* [Task details] Among the records below, find the line with "(264, 344) = (138, 334): orange" and the line with "(291, 119) = (276, 158): purple". Set down both and every line between, exactly and with no pictures, but nothing else.
****************
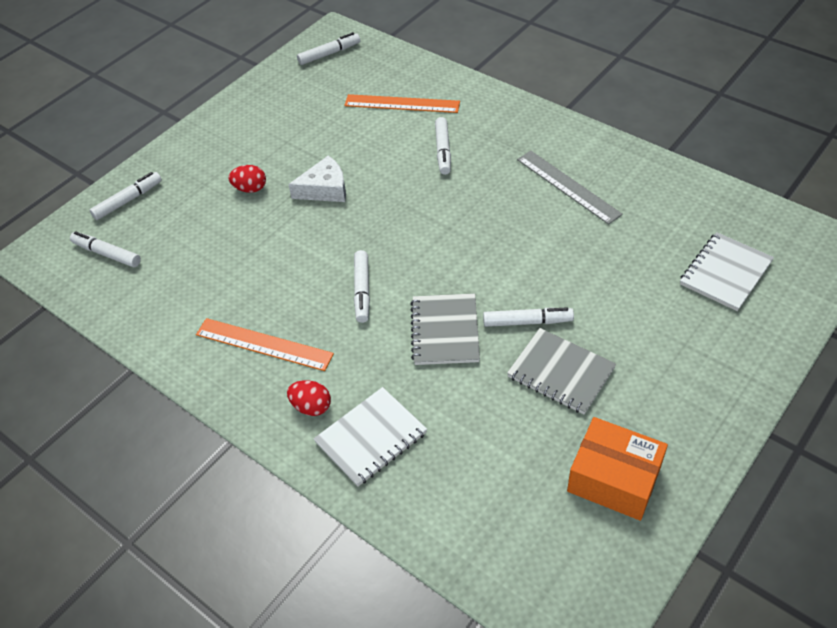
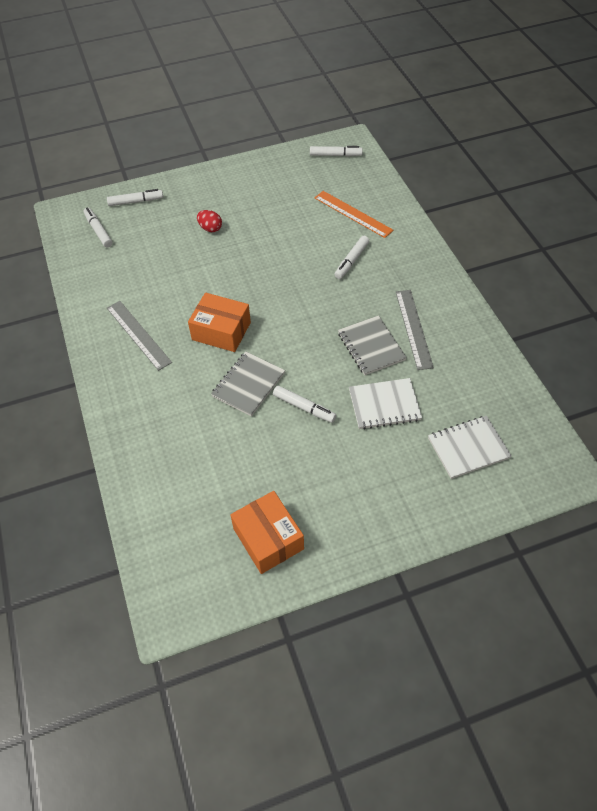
camera: 30 degrees right, 5 degrees up
(264, 344) = (138, 334): orange ruler -> grey ruler
(311, 407) = (133, 388): red egg -> none
(325, 189) = (254, 251): white cheese -> none
(362, 290) = (221, 331): white marker -> orange box
(371, 438) = (150, 427): white notebook -> white notebook (384, 405)
(560, 373) = (295, 452): grey notebook -> grey notebook (371, 346)

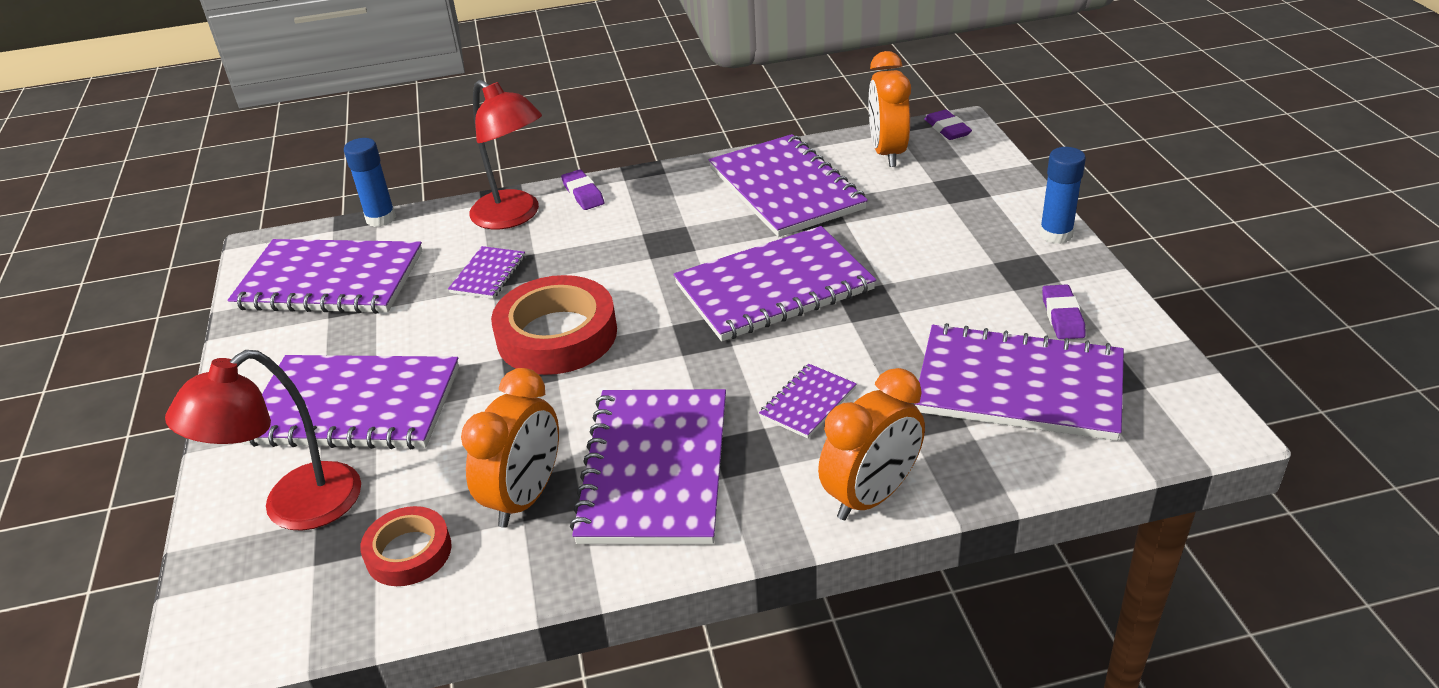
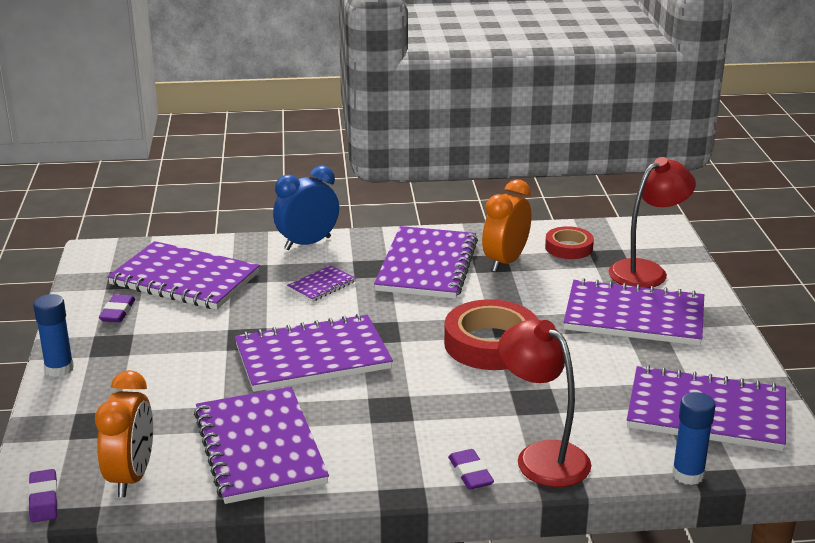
camera: 175 degrees left, 10 degrees down
(488, 274) = (556, 399): purple notebook -> none
(871, 496) = (307, 243): orange clock -> blue clock

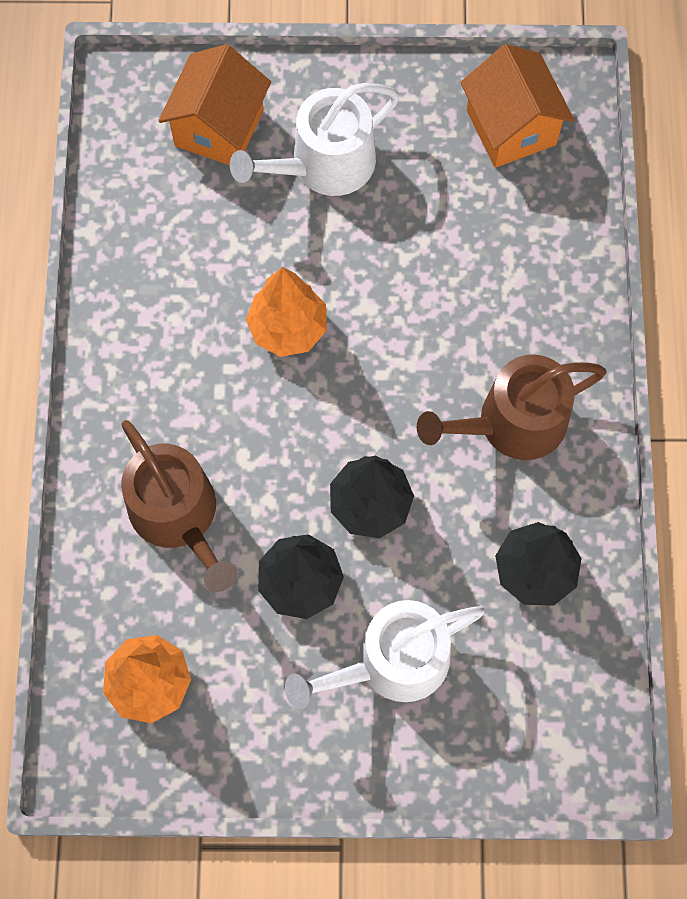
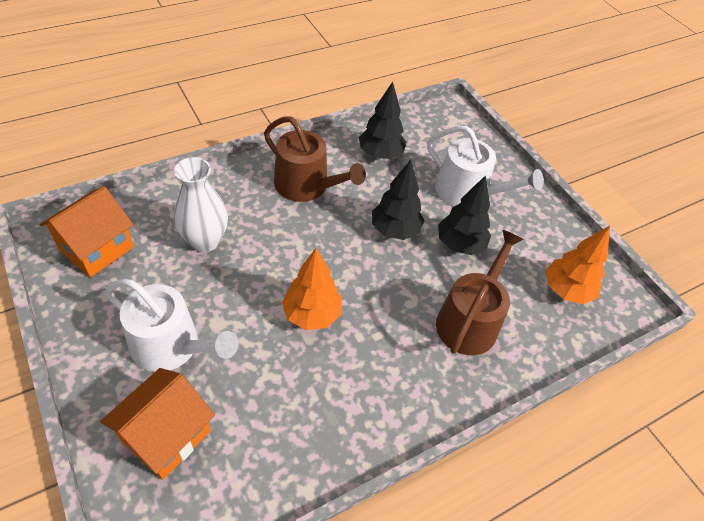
camera: 125 degrees left, 20 degrees down
(219, 128) = (166, 436): orange house -> orange house turned 45 degrees counterclockwise
(466, 251) = (205, 241): none -> white vase

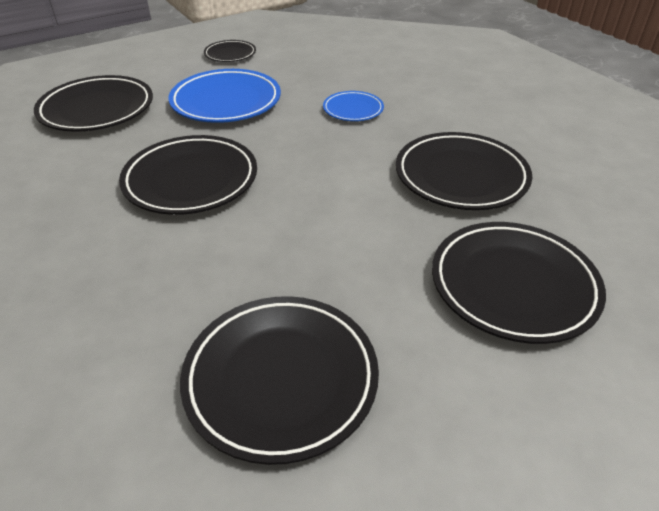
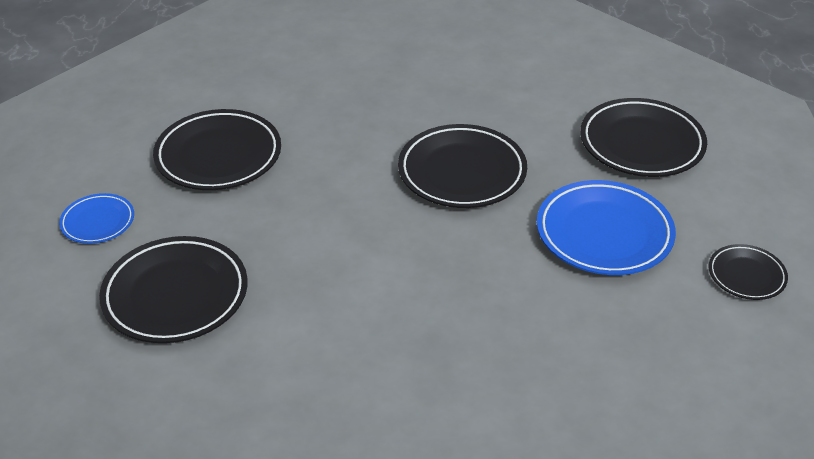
camera: 120 degrees right, 0 degrees up
(353, 109) = (517, 328): blue plate -> blue plate (98, 222)
(461, 176) = (324, 346): black plate -> none

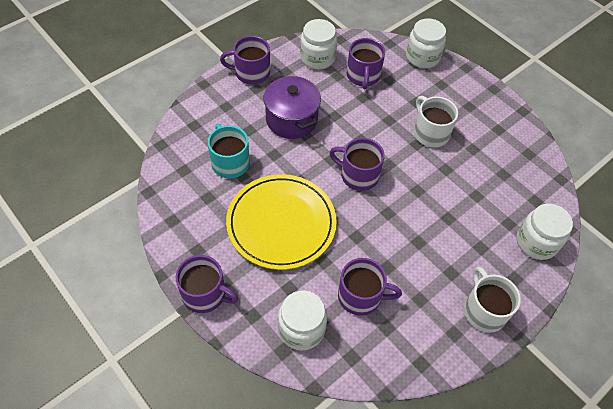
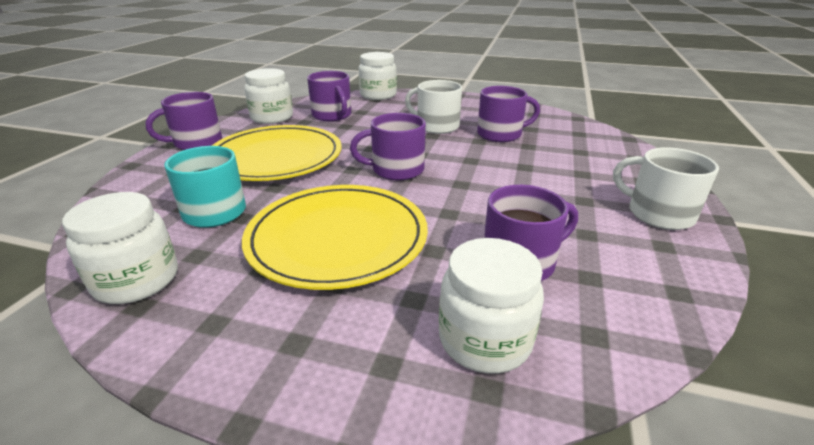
camera: 30 degrees left, 25 degrees down
(205, 294) = (269, 379): purple mug -> purple mug (500, 134)
(291, 119) = (276, 158): purple pot -> yellow plate
(536, 242) = (620, 154): white jar -> white jar (137, 280)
****************
* [Answer section]
(264, 344) = (138, 334): orange ruler -> grey ruler
(311, 407) = (133, 388): red egg -> none
(325, 189) = (254, 251): white cheese -> none
(362, 290) = (221, 331): white marker -> orange box
(371, 438) = (150, 427): white notebook -> white notebook (384, 405)
(560, 373) = (295, 452): grey notebook -> grey notebook (371, 346)

camera: 175 degrees left, 10 degrees down
(488, 274) = (556, 399): purple notebook -> none
(871, 496) = (307, 243): orange clock -> blue clock

camera: 125 degrees left, 20 degrees down
(219, 128) = (166, 436): orange house -> orange house turned 45 degrees counterclockwise
(466, 251) = (205, 241): none -> white vase

camera: 120 degrees right, 0 degrees up
(353, 109) = (517, 328): blue plate -> blue plate (98, 222)
(461, 176) = (324, 346): black plate -> none

camera: 30 degrees left, 25 degrees down
(205, 294) = (269, 379): purple mug -> purple mug (500, 134)
(291, 119) = (276, 158): purple pot -> yellow plate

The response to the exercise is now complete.